_Required action_. If a line holds the word "green", copy it from the entries.

_Data section_.
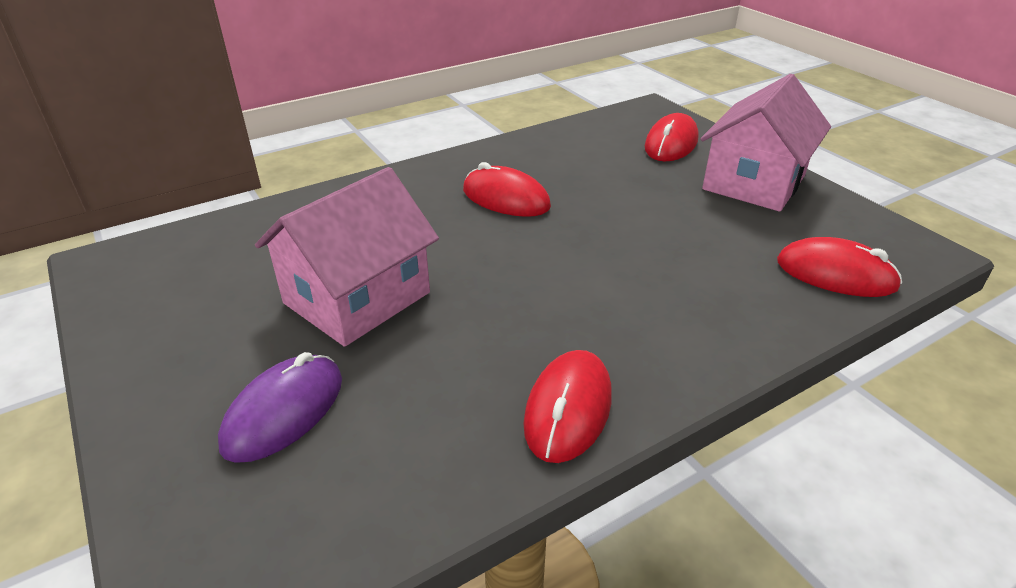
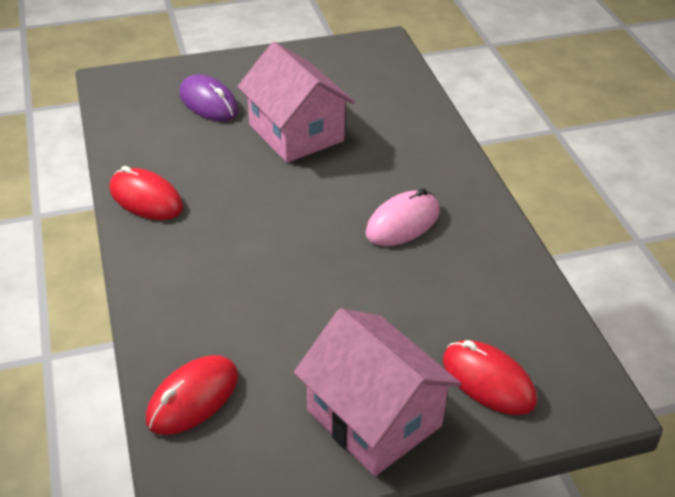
camera: 105 degrees right, 5 degrees up
red mouse [463,162,551,217] -> pink mouse [366,188,440,246]

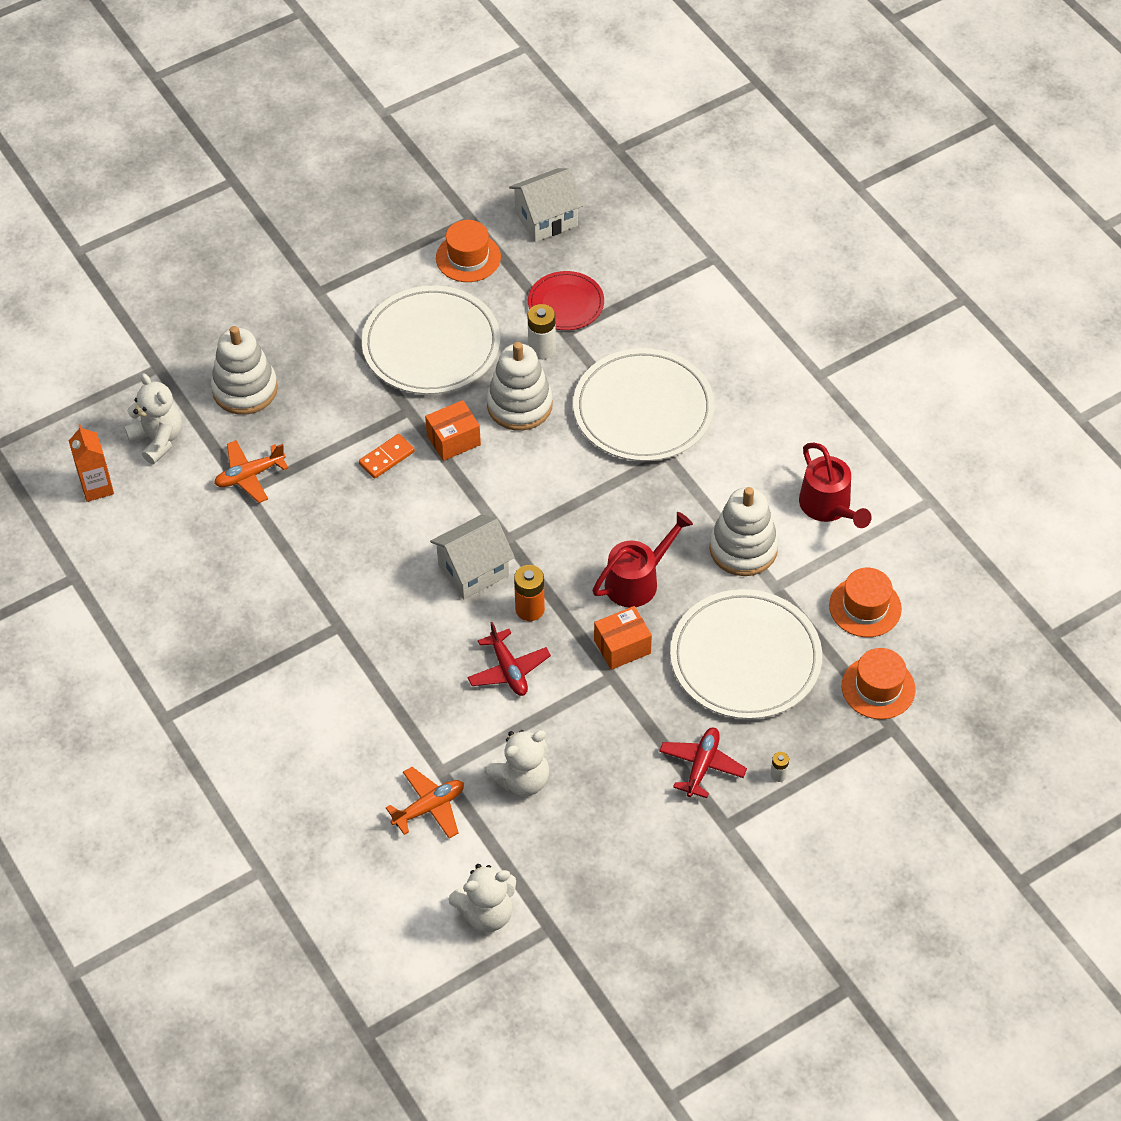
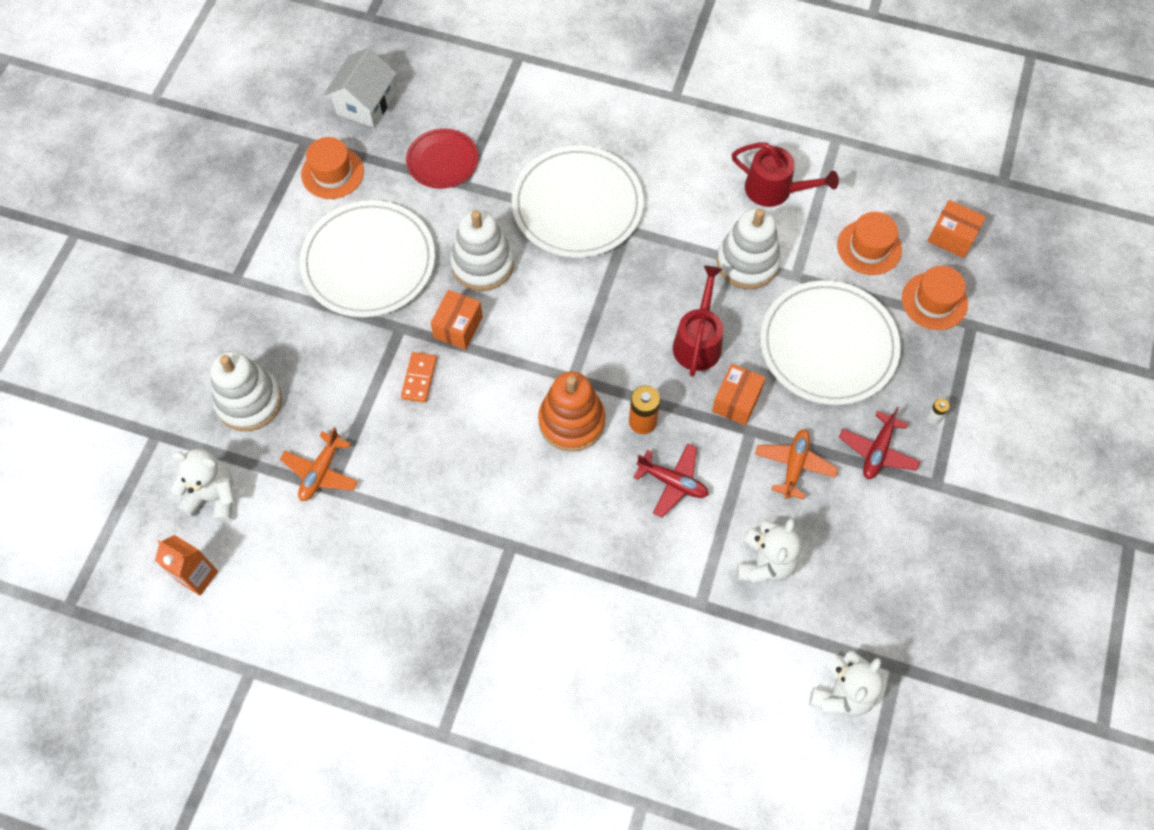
camera: 40 degrees left, 10 degrees up
orange plane [386,767,464,839] -> orange plane moved to [755,429,838,500]
white house [430,514,515,599] -> orange stacking toy [538,372,605,452]
white battery [528,304,556,360] -> none
red plane [659,728,747,798] -> red plane turned 135 degrees counterclockwise [839,407,920,479]
none -> orange box [928,200,986,258]

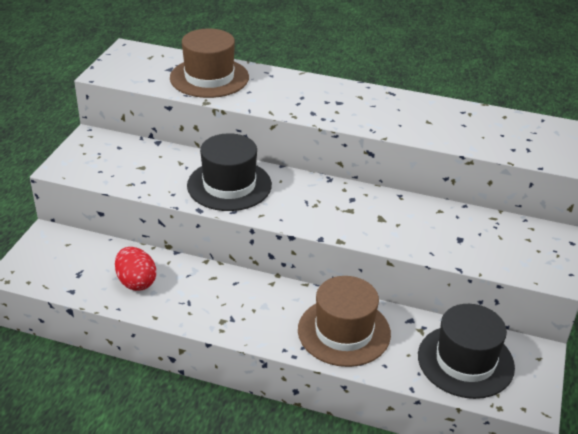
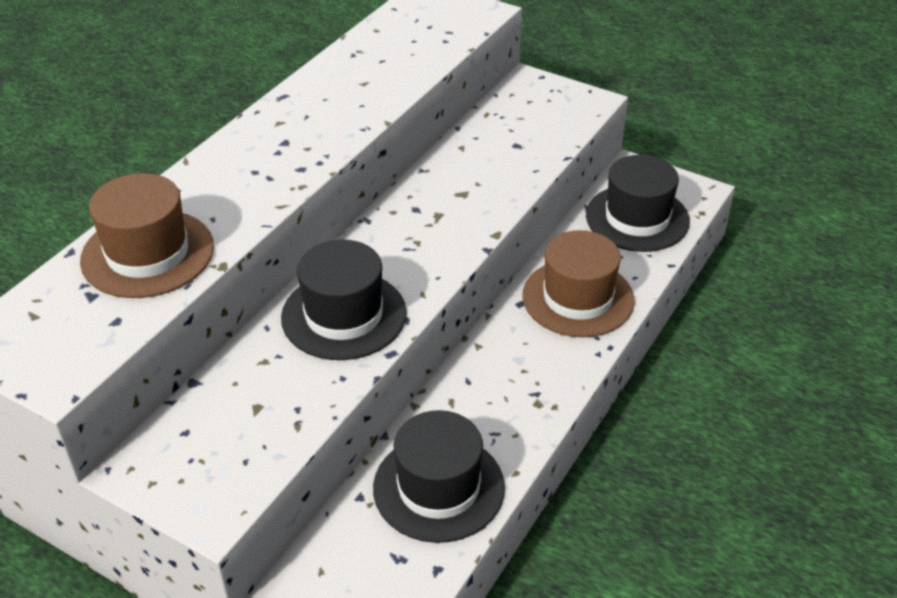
camera: 75 degrees left, 5 degrees up
red egg [115,247,156,291] -> black hat [373,410,505,543]

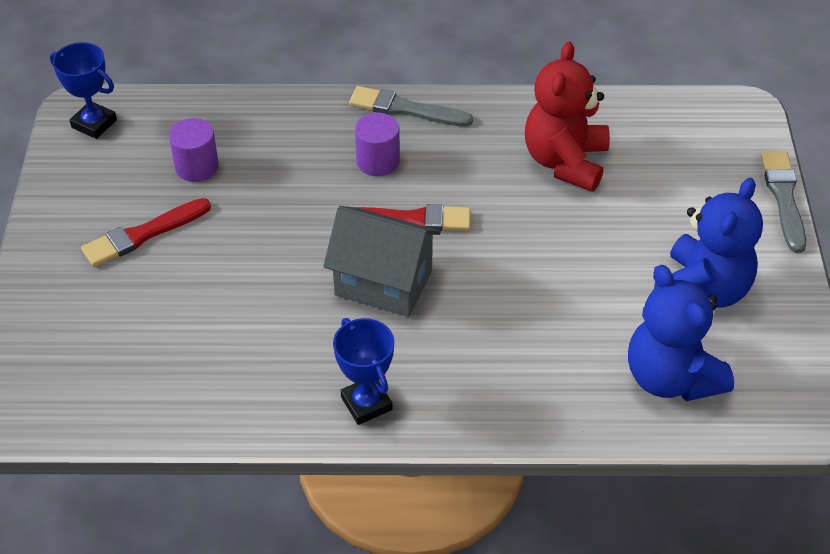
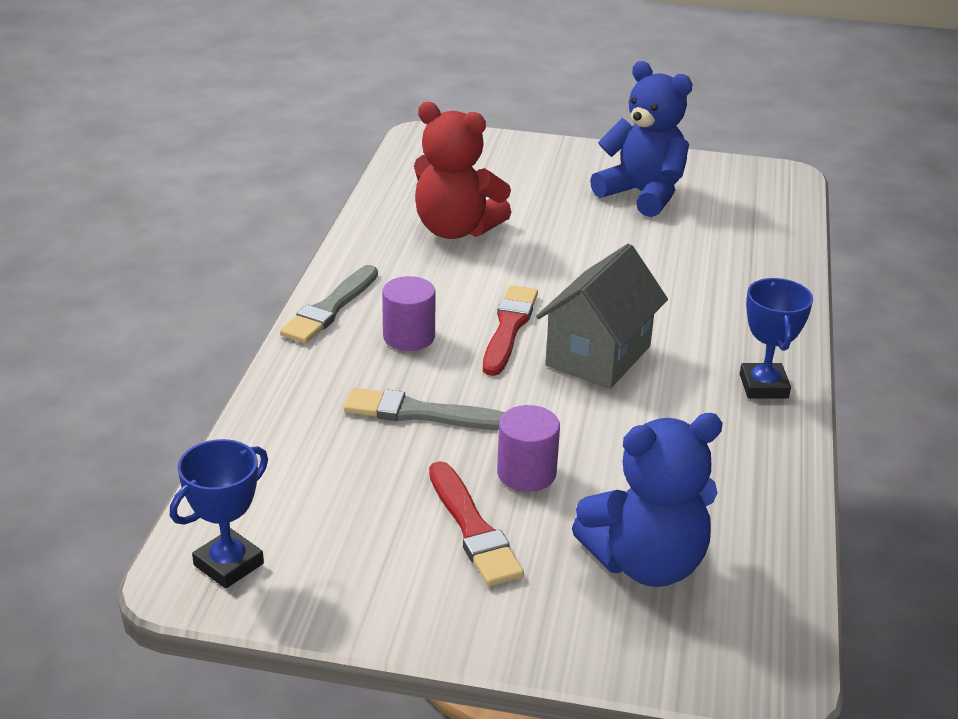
camera: 80 degrees left, 15 degrees down
purple cylinder [169,118,219,182] -> purple cylinder moved to [497,405,560,492]
blue trophy [333,318,394,425] -> blue trophy turned 75 degrees counterclockwise [740,278,813,399]
blue teddy bear [628,265,734,401] -> blue teddy bear moved to [572,413,723,587]
grey brush [761,151,807,253] -> grey brush moved to [344,388,505,430]

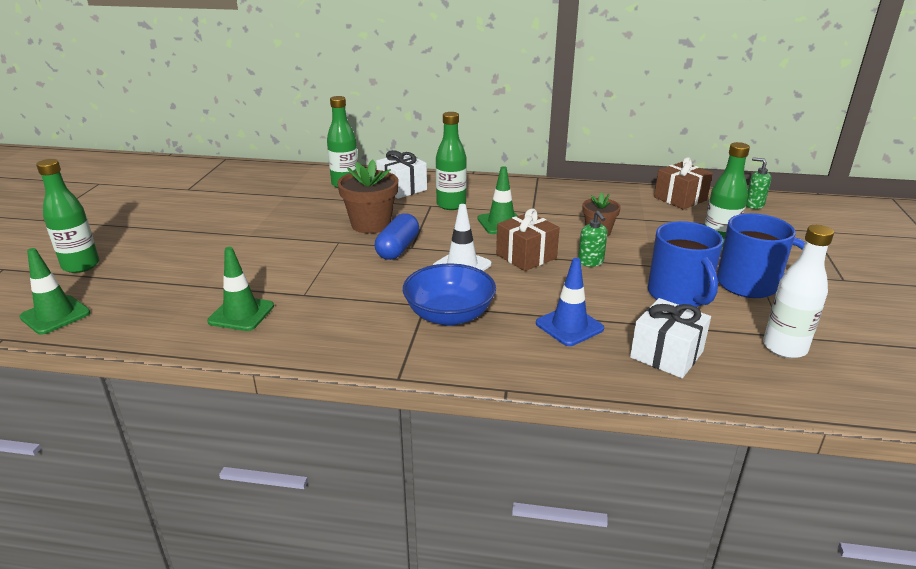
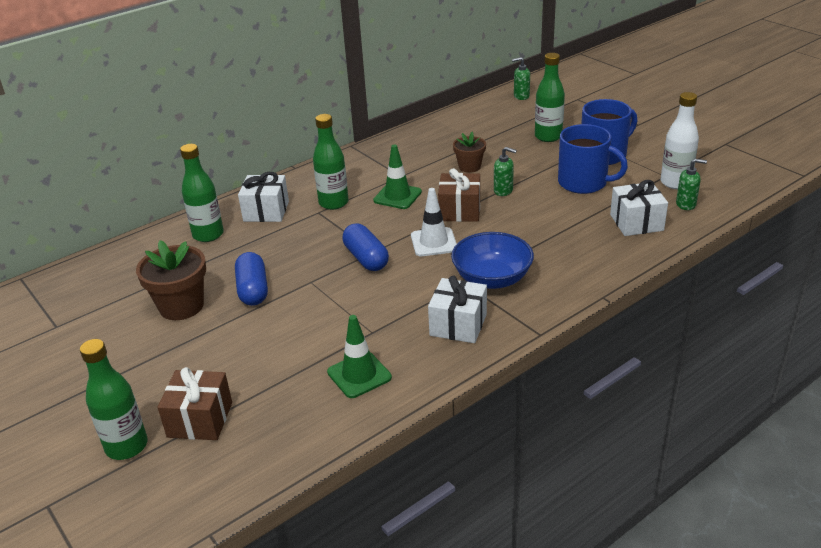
camera: 45 degrees left, 5 degrees up
green traffic cone [19,248,90,335] -> none
brown flower pot [337,160,398,233] -> brown flower pot moved to [136,240,206,320]
blue traffic cone [536,258,604,346] -> none
brown gift [654,157,713,210] -> brown gift moved to [157,367,232,440]
none -> blue capsule [235,252,268,306]
none -> white gift [428,276,487,343]
none -> green soap dispenser [676,159,707,210]

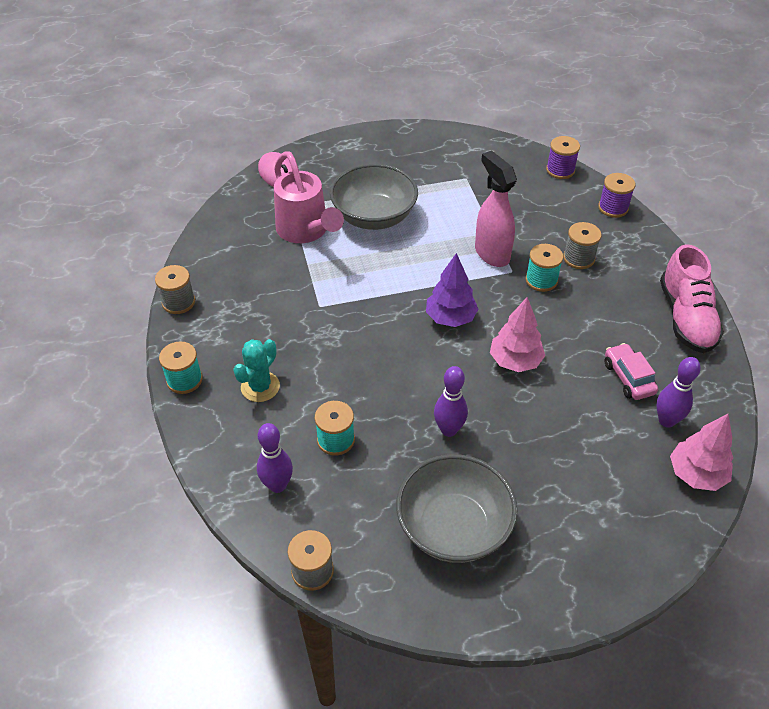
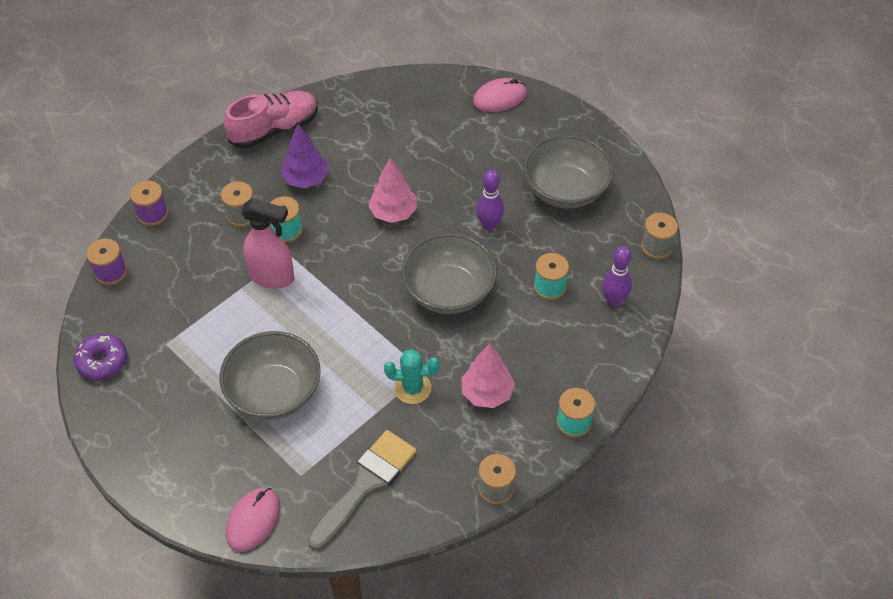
camera: 120 degrees left, 5 degrees up
turquoise cactus [233,339,280,402] -> turquoise cactus moved to [384,349,439,404]
pink watering can [274,151,344,243] -> none
purple tree [426,253,478,327] -> purple tree moved to [281,124,329,188]
pink spray bottle [475,151,517,267] -> pink spray bottle turned 105 degrees counterclockwise [240,198,294,289]
pink car [604,343,658,400] -> none
purple bowling pin [656,357,701,428] -> none
pink tree [670,414,733,491] -> pink tree moved to [461,344,515,408]
none -> purple donut [74,333,127,380]
none -> grey brush [308,430,417,550]
none -> grey bowl [402,233,497,314]
none -> pink mouse [473,78,527,112]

_Reply to the task_.
green traffic cone [19,248,90,335] -> none
none -> green soap dispenser [676,159,707,210]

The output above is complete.